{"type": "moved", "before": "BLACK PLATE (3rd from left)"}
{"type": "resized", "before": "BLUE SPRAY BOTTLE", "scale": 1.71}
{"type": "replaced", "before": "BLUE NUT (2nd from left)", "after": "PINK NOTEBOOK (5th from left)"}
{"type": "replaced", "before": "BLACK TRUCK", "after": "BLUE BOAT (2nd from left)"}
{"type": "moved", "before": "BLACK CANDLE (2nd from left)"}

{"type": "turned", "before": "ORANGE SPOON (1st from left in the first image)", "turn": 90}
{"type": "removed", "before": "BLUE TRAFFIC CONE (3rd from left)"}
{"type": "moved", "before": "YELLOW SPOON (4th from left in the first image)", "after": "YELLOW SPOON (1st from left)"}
****************
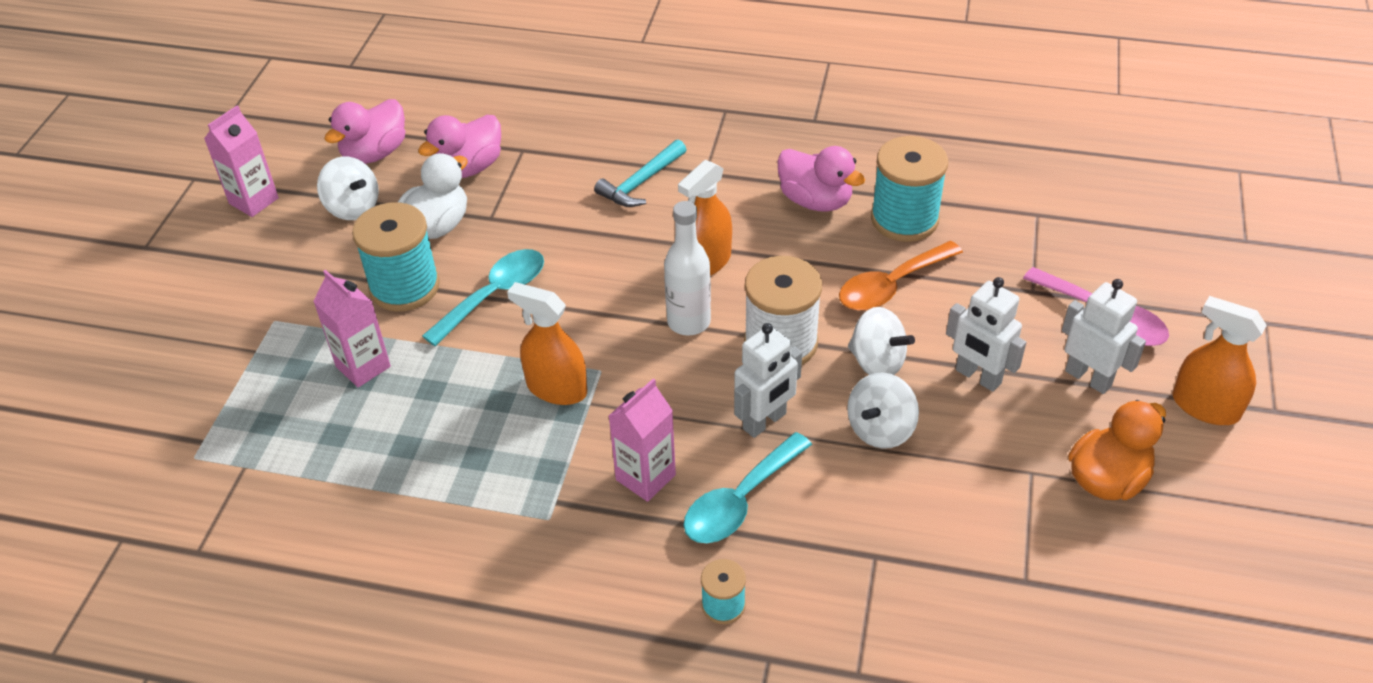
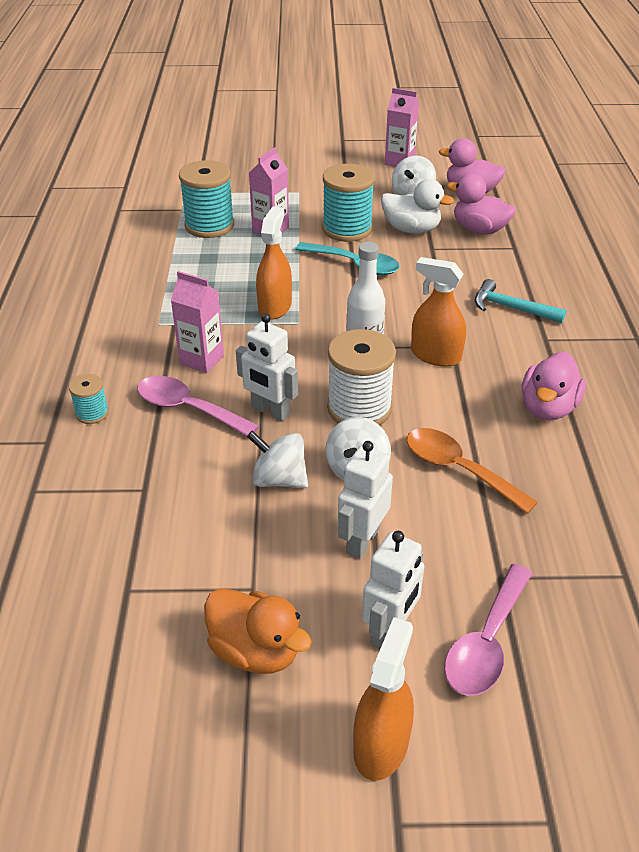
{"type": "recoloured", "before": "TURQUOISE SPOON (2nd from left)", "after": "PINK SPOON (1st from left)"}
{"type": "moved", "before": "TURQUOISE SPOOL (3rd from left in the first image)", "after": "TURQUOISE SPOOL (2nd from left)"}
****************
> [Task brief]: Within the data, how many lines hold the word "replaced"? State only that number.

> [Task response]: 2